The records below must be returned in full and unaltered.
========
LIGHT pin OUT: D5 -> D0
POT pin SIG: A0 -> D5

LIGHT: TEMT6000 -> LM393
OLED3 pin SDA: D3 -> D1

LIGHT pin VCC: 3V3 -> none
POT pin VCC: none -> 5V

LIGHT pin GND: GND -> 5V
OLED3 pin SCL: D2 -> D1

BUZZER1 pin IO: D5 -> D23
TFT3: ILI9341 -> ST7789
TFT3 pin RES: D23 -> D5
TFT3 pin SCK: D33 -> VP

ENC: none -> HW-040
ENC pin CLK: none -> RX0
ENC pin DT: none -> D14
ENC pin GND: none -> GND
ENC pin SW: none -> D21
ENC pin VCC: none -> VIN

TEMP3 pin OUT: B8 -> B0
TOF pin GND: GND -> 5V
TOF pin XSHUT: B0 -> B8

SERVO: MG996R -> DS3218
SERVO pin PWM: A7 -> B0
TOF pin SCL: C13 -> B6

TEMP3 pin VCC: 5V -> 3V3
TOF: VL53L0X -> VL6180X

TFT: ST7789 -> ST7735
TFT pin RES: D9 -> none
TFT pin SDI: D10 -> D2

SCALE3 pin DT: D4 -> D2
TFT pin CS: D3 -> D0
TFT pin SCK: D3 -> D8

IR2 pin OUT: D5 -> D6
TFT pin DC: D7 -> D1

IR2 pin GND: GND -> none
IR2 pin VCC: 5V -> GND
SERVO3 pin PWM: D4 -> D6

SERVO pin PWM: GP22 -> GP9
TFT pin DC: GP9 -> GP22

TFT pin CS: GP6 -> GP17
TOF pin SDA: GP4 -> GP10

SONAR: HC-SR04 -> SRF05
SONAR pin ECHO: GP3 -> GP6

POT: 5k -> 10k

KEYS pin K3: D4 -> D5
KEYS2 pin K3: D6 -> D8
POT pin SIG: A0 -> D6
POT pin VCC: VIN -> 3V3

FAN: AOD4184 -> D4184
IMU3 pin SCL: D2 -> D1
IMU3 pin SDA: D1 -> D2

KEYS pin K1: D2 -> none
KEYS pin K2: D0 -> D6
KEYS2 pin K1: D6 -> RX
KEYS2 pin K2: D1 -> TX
========
Response to the task -
LIGHT pin OUT: D5 -> D0
POT pin SIG: A0 -> D5

LIGHT: TEMT6000 -> LM393
OLED3 pin SDA: D3 -> D1

LIGHT pin VCC: 3V3 -> none
POT pin VCC: none -> 5V

LIGHT pin GND: GND -> 5V
OLED3 pin SCL: D2 -> D1

BUZZER1 pin IO: D5 -> D23
TFT3: ILI9341 -> ST7789
TFT3 pin RES: D23 -> D5
TFT3 pin SCK: D33 -> VP

ENC: none -> HW-040
ENC pin CLK: none -> RX0
ENC pin DT: none -> D14
ENC pin GND: none -> GND
ENC pin SW: none -> D21
ENC pin VCC: none -> VIN

TEMP3 pin OUT: B8 -> B0
TOF pin GND: GND -> 5V
TOF pin XSHUT: B0 -> B8

SERVO: MG996R -> DS3218
SERVO pin PWM: A7 -> B0
TOF pin SCL: C13 -> B6

TEMP3 pin VCC: 5V -> 3V3
TOF: VL53L0X -> VL6180X

TFT: ST7789 -> ST7735
TFT pin RES: D9 -> none
TFT pin SDI: D10 -> D2

SCALE3 pin DT: D4 -> D2
TFT pin CS: D3 -> D0
TFT pin SCK: D3 -> D8

IR2 pin OUT: D5 -> D6
TFT pin DC: D7 -> D1

IR2 pin GND: GND -> none
IR2 pin VCC: 5V -> GND
SERVO3 pin PWM: D4 -> D6

SERVO pin PWM: GP22 -> GP9
TFT pin DC: GP9 -> GP22

TFT pin CS: GP6 -> GP17
TOF pin SDA: GP4 -> GP10

SONAR: HC-SR04 -> SRF05
SONAR pin ECHO: GP3 -> GP6

POT: 5k -> 10k

KEYS pin K3: D4 -> D5
KEYS2 pin K3: D6 -> D8
POT pin SIG: A0 -> D6
POT pin VCC: VIN -> 3V3

FAN: AOD4184 -> D4184
IMU3 pin SCL: D2 -> D1
IMU3 pin SDA: D1 -> D2

KEYS pin K1: D2 -> none
KEYS pin K2: D0 -> D6
KEYS2 pin K1: D6 -> RX
KEYS2 pin K2: D1 -> TX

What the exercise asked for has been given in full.